§ Activity: Keep the images out while you set down the data exactly.

(Object change listings)

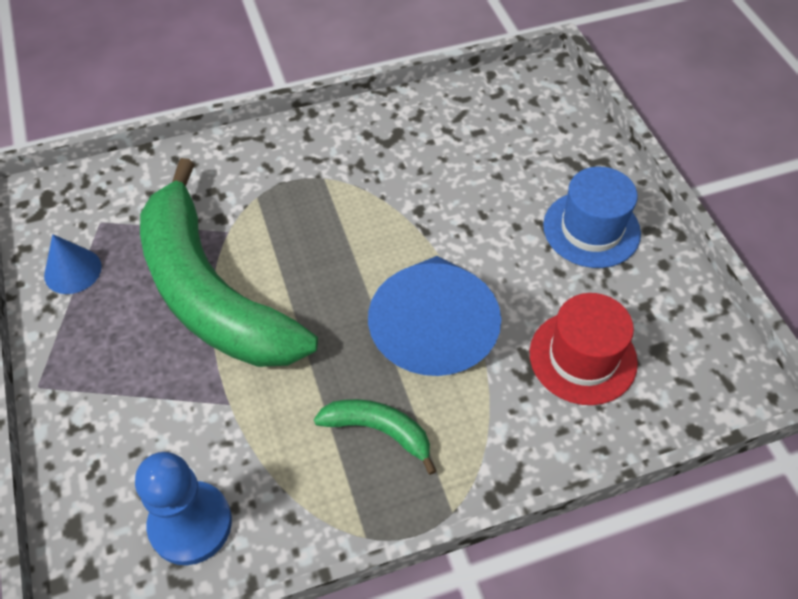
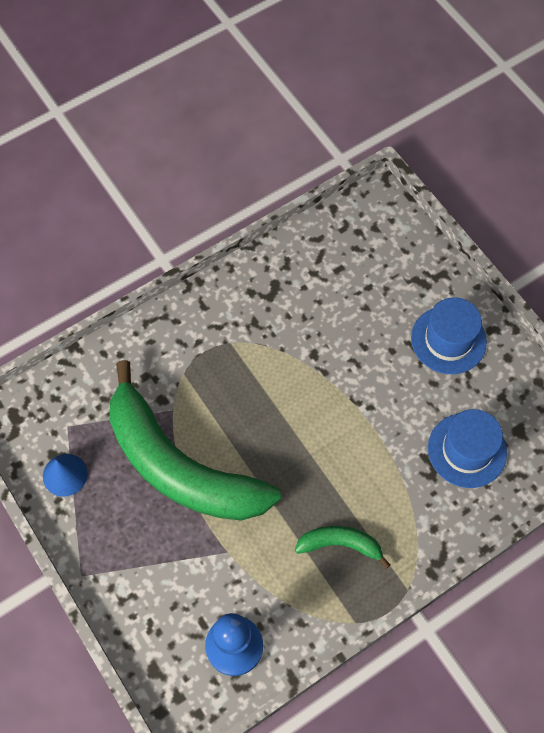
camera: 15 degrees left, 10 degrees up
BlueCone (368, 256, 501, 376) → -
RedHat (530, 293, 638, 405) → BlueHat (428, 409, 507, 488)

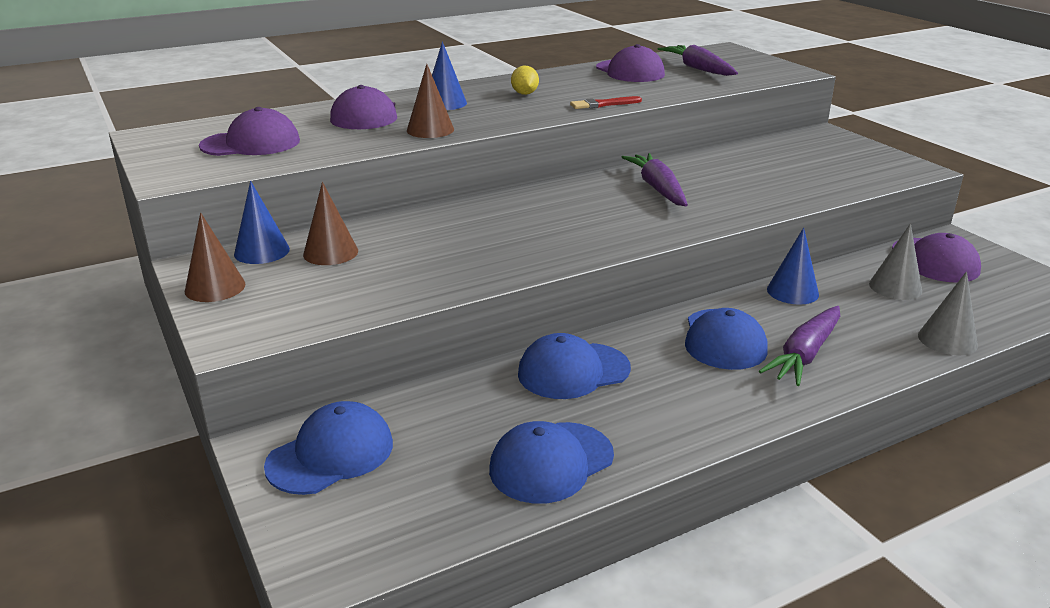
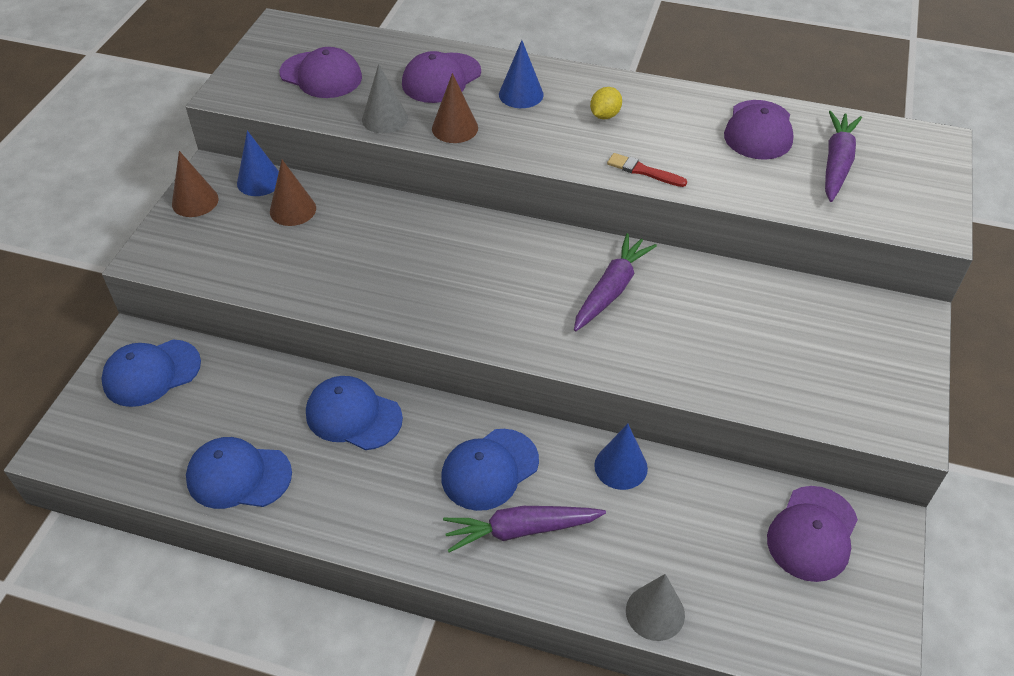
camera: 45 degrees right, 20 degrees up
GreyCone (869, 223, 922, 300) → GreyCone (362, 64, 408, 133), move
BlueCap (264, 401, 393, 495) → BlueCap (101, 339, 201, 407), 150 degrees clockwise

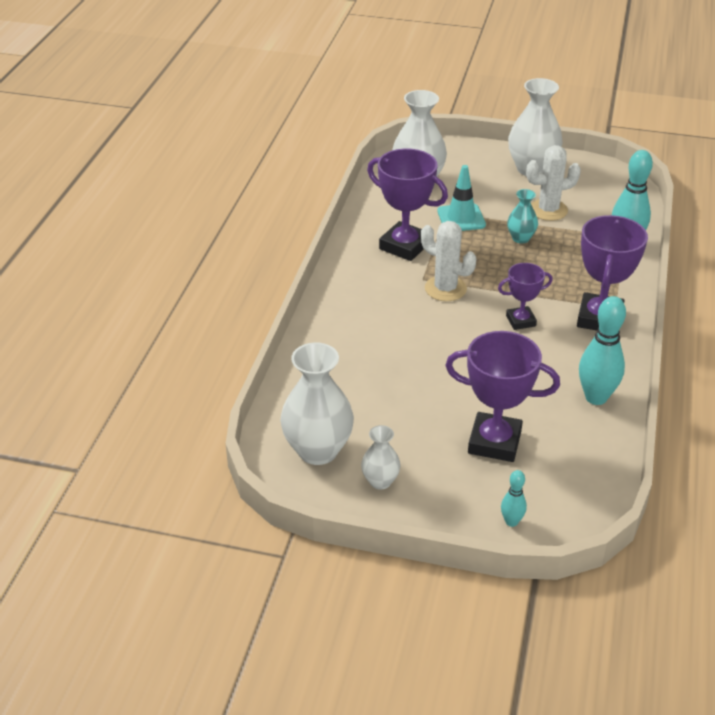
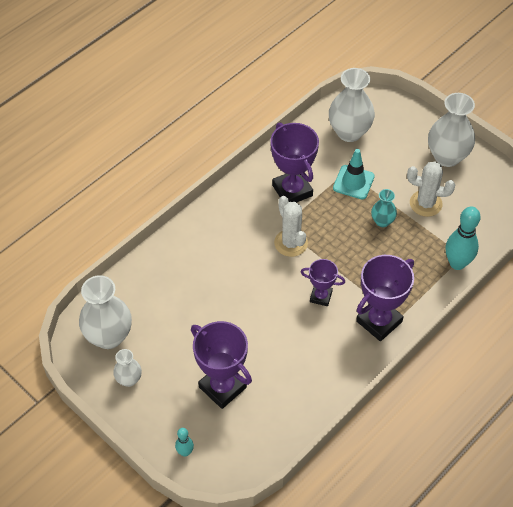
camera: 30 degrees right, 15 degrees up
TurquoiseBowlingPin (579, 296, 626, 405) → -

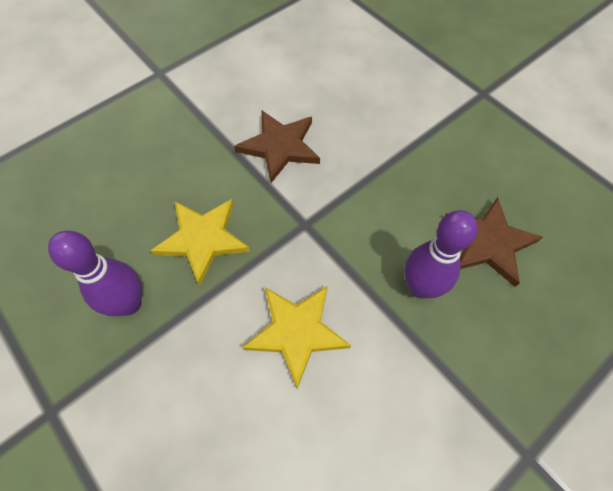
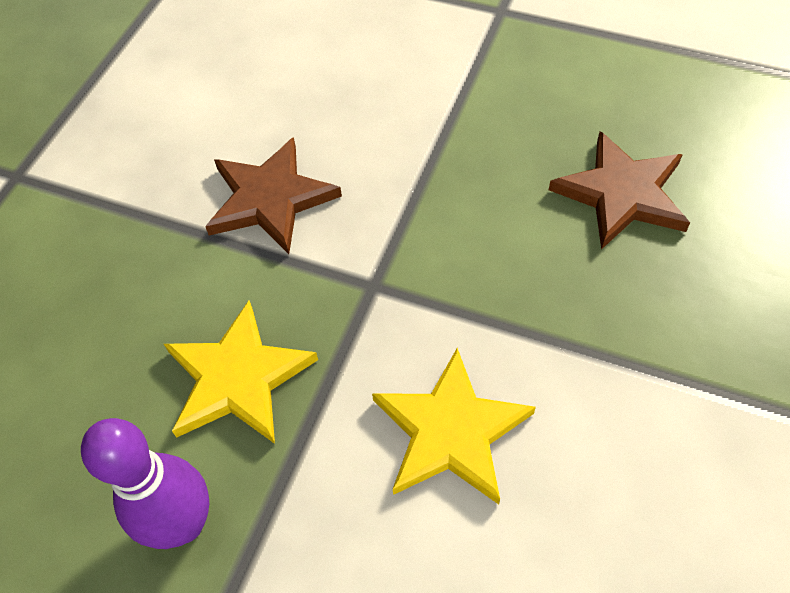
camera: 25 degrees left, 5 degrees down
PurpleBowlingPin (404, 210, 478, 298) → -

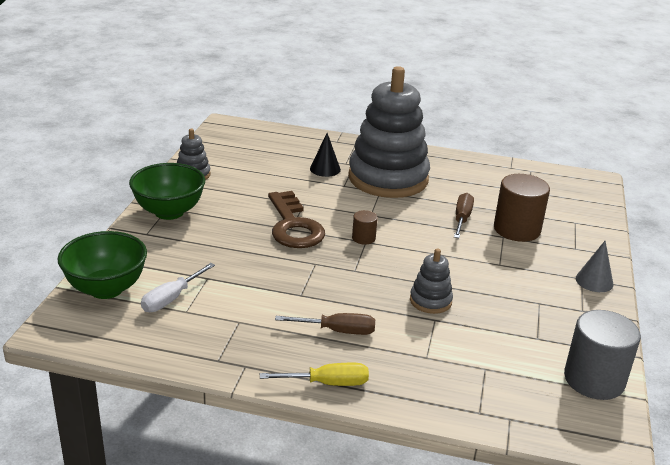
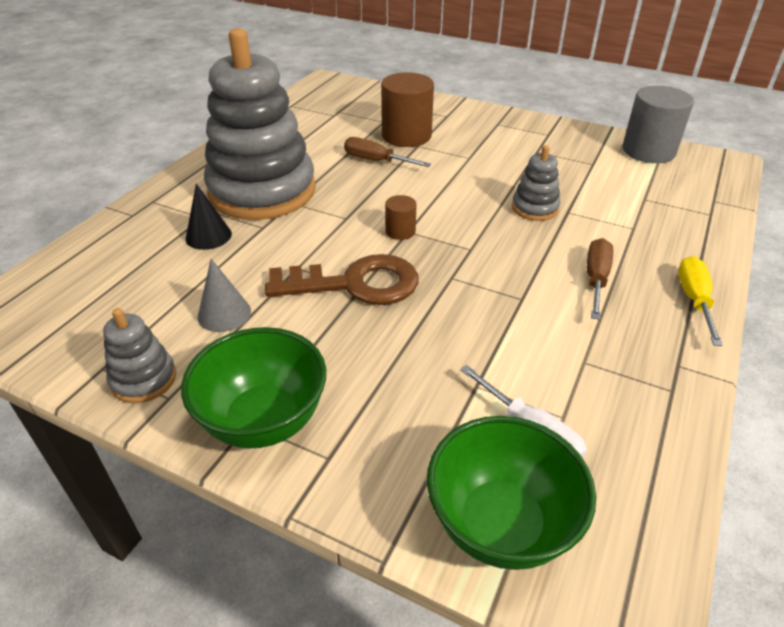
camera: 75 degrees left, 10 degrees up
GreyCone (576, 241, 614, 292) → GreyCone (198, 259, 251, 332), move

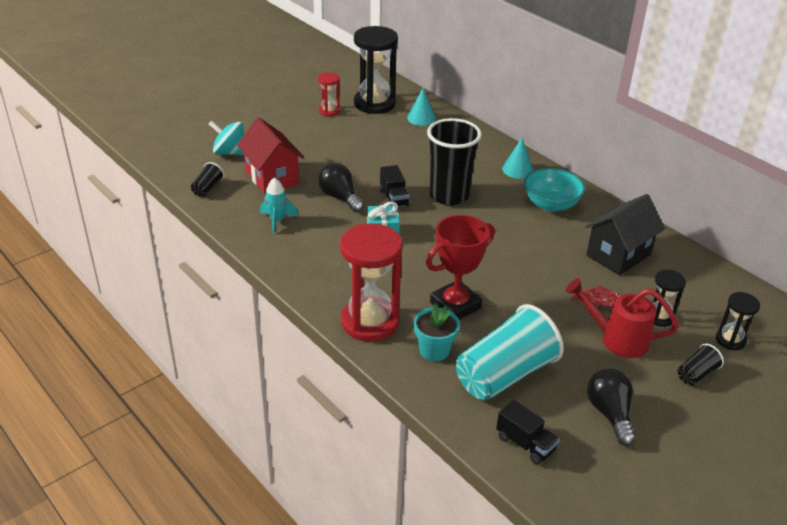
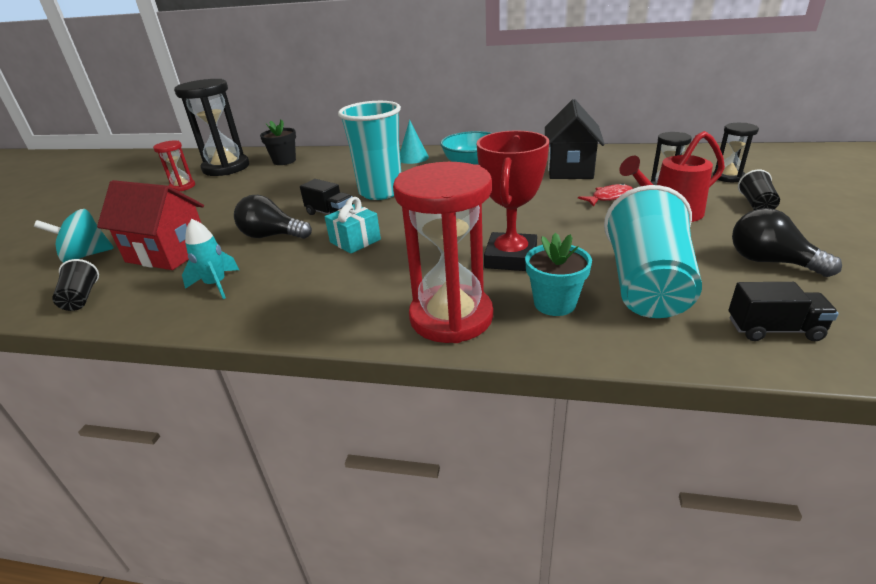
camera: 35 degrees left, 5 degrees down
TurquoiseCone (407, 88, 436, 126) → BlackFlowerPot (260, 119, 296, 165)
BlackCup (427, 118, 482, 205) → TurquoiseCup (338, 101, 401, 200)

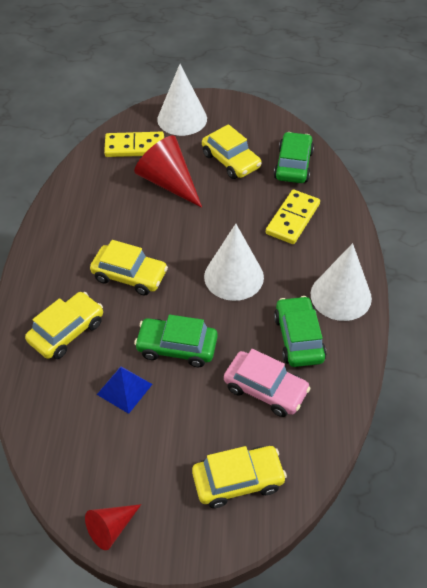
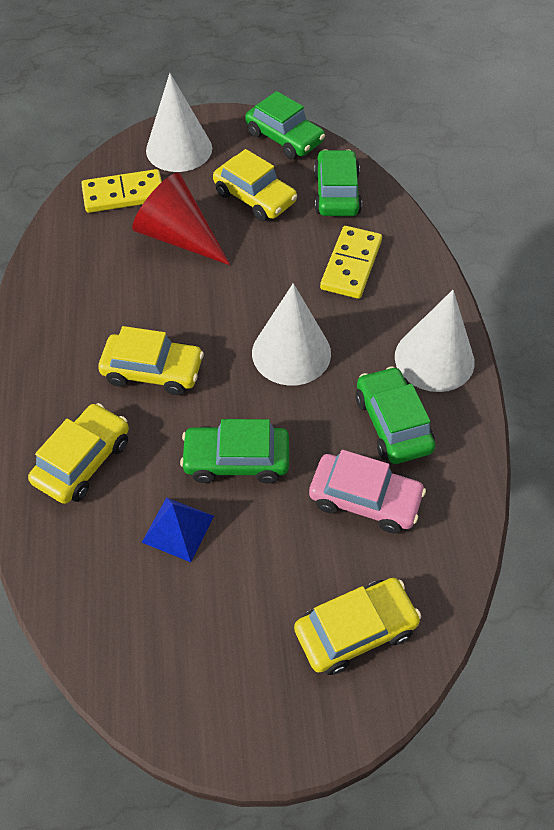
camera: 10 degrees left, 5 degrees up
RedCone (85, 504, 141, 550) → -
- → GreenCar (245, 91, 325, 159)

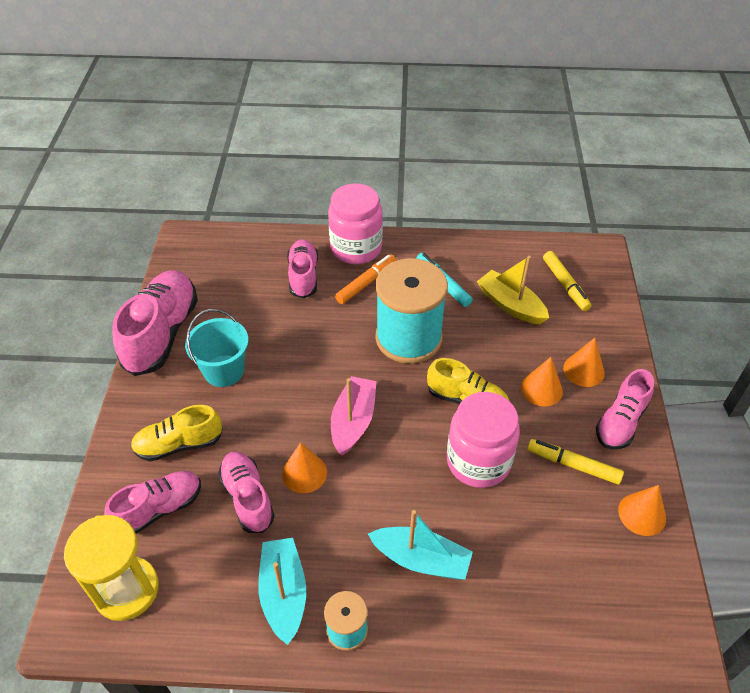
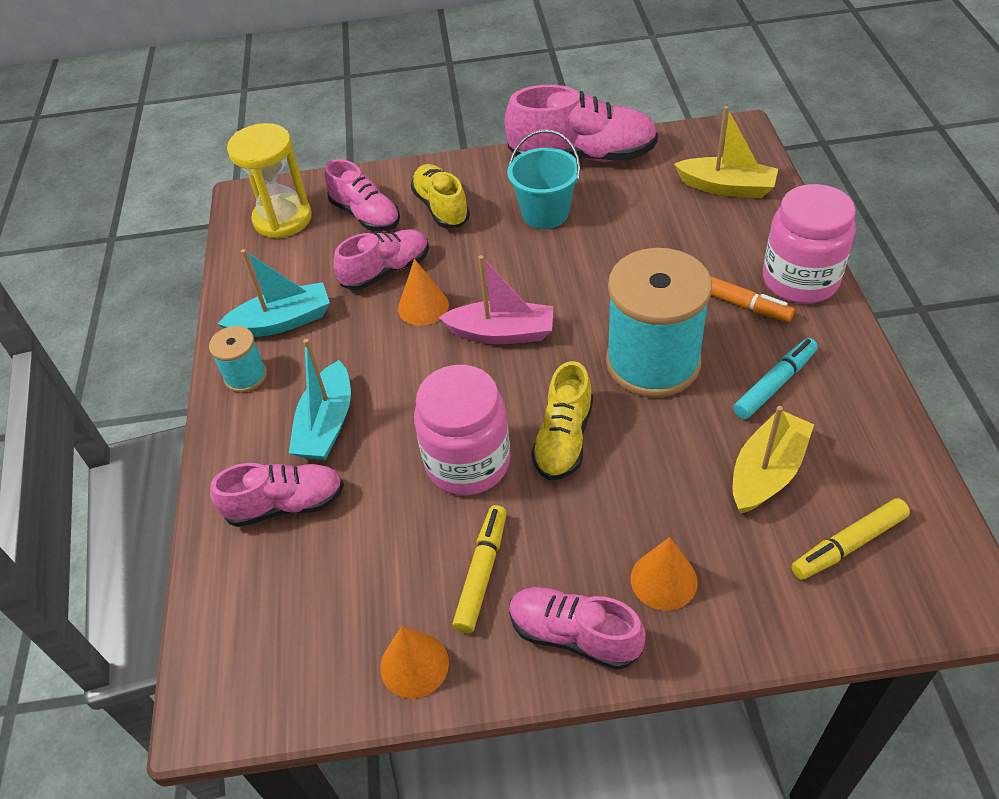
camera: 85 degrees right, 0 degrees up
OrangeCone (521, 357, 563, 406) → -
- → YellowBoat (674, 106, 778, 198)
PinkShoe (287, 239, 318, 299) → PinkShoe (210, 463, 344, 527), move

§ Task response:
camera: 15 degrees left, 10 degrees up
BlueCone (368, 256, 501, 376) → -
RedHat (530, 293, 638, 405) → BlueHat (428, 409, 507, 488)

camera: 45 degrees right, 20 degrees up
GreyCone (869, 223, 922, 300) → GreyCone (362, 64, 408, 133), move
BlueCap (264, 401, 393, 495) → BlueCap (101, 339, 201, 407), 150 degrees clockwise

camera: 30 degrees right, 15 degrees up
TurquoiseBowlingPin (579, 296, 626, 405) → -

camera: 25 degrees left, 5 degrees down
PurpleBowlingPin (404, 210, 478, 298) → -

camera: 75 degrees left, 10 degrees up
GreyCone (576, 241, 614, 292) → GreyCone (198, 259, 251, 332), move

camera: 35 degrees left, 5 degrees down
TurquoiseCone (407, 88, 436, 126) → BlackFlowerPot (260, 119, 296, 165)
BlackCup (427, 118, 482, 205) → TurquoiseCup (338, 101, 401, 200)

camera: 10 degrees left, 5 degrees up
RedCone (85, 504, 141, 550) → -
- → GreenCar (245, 91, 325, 159)

camera: 85 degrees right, 0 degrees up
OrangeCone (521, 357, 563, 406) → -
- → YellowBoat (674, 106, 778, 198)
PinkShoe (287, 239, 318, 299) → PinkShoe (210, 463, 344, 527), move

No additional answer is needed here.